Your assignment: Reproduce all lines of the listing below in which the word "none" occurs.

Entries supplied:
-=-=-=-=-

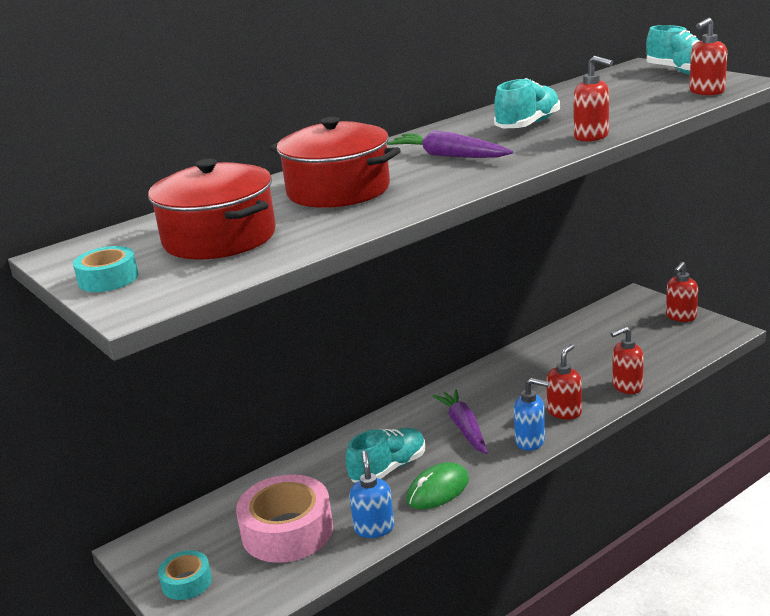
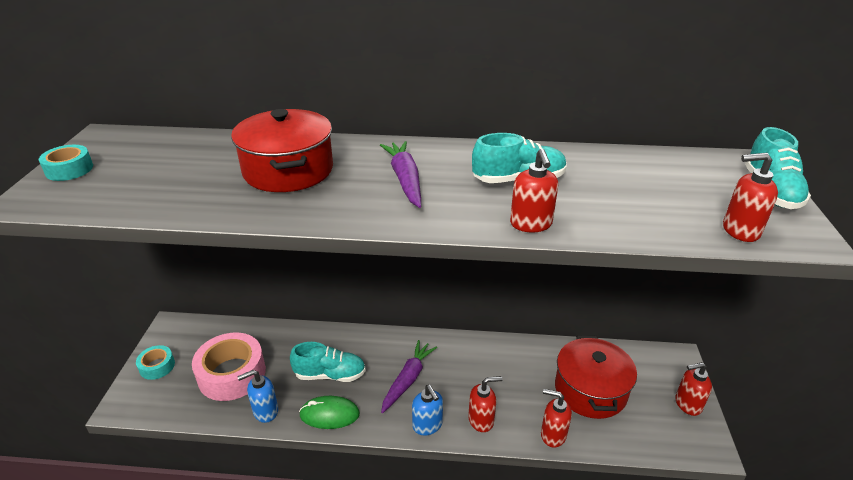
camera: 40 degrees right, 10 degrees up
(219, 238) = (162, 172): red pot -> red pot (590, 390)
(374, 528) = (265, 411): blue soap dispenser -> blue soap dispenser turned 150 degrees counterclockwise

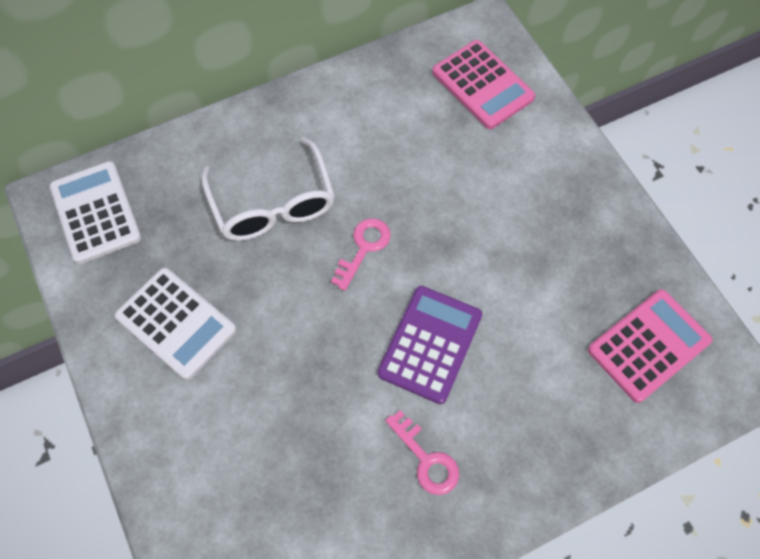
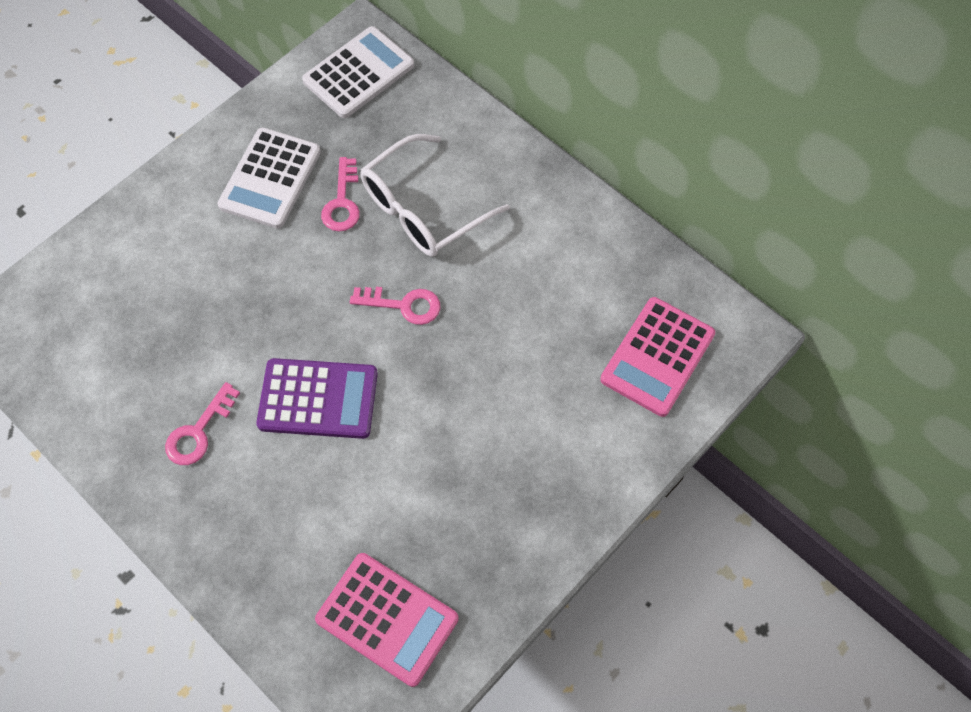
camera: 70 degrees right, 0 degrees up
(234, 267) = (342, 202): none -> pink key

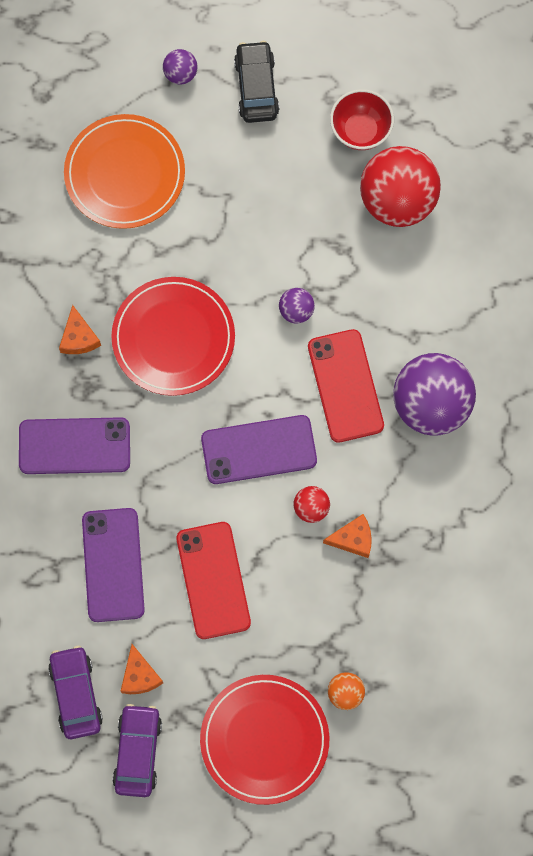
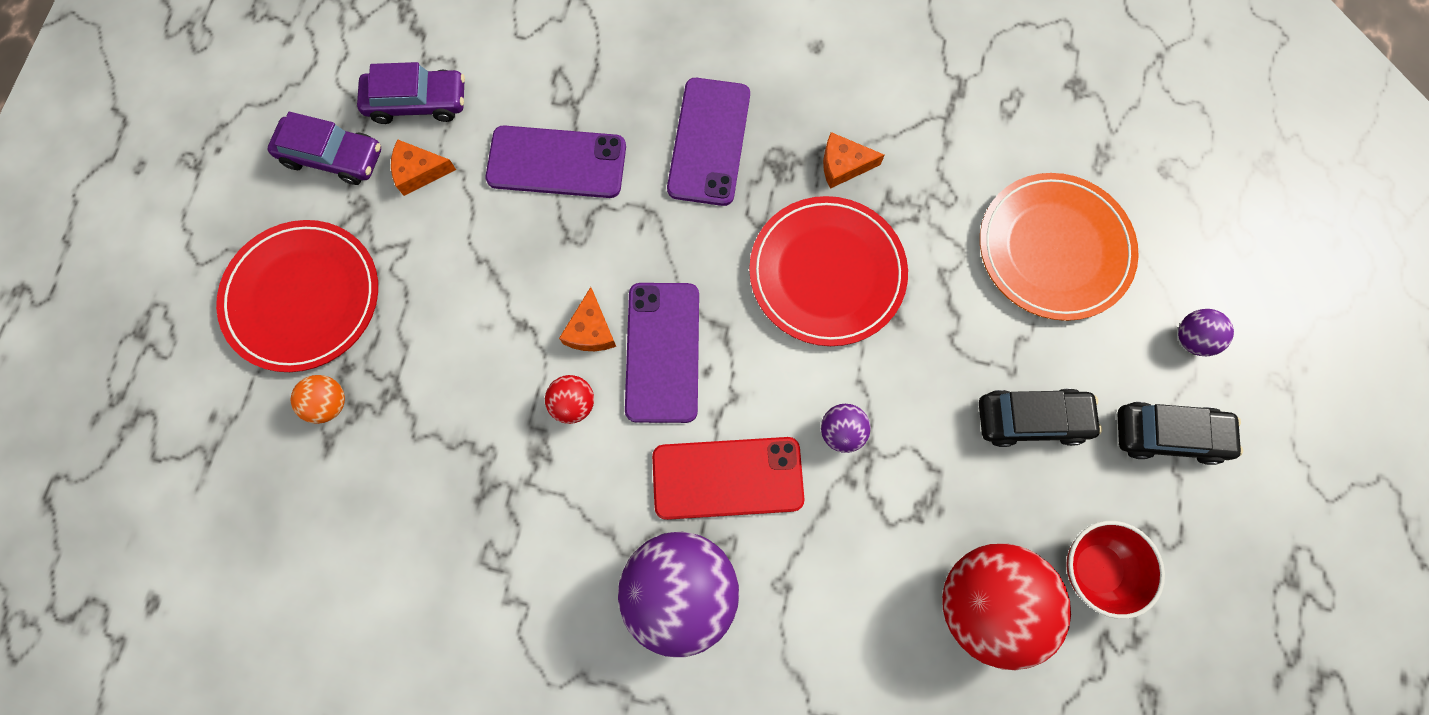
camera: 100 degrees right, 0 degrees up
(213, 580) = (510, 270): red phone -> none
(262, 180) = (1031, 419): none -> black car
(353, 539) = (521, 450): orange cheese -> orange cheese (590, 330)

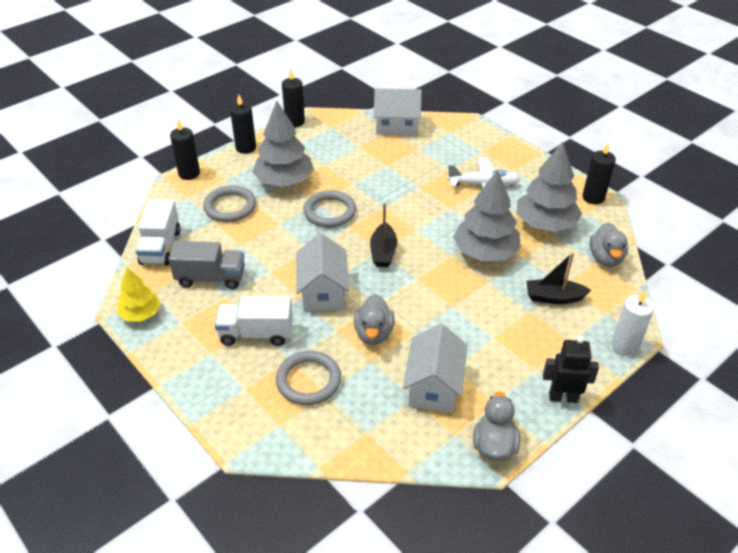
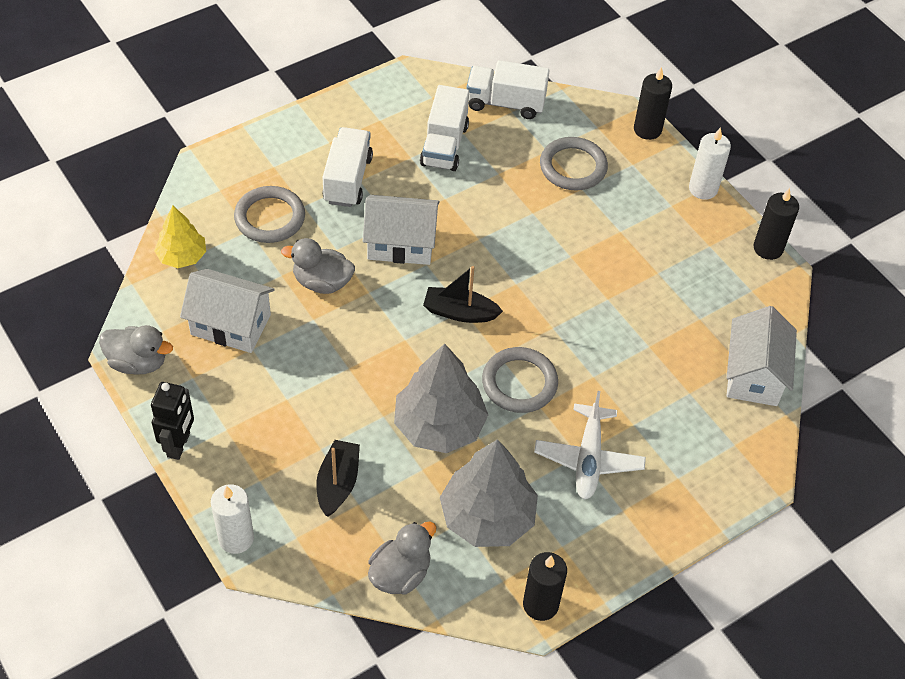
camera: 95 degrees right, 10 degrees up
(141, 314) = (399, 88): yellow tree -> yellow tree (182, 256)
(211, 278) = (444, 145): grey truck -> white truck
(246, 148) = (703, 189): black candle -> white candle
(284, 181) = (622, 224): grey tree -> none
(330, 212) = (549, 266): grey ring -> grey ring (519, 383)
(606, 258) = (400, 573): grey duck -> grey duck turned 120 degrees clockwise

-=-=-=-=-

Task answer:
(234, 267) = (342, 202): none -> pink key
(213, 580) = (510, 270): red phone -> none
(262, 180) = (1031, 419): none -> black car
(284, 181) = (622, 224): grey tree -> none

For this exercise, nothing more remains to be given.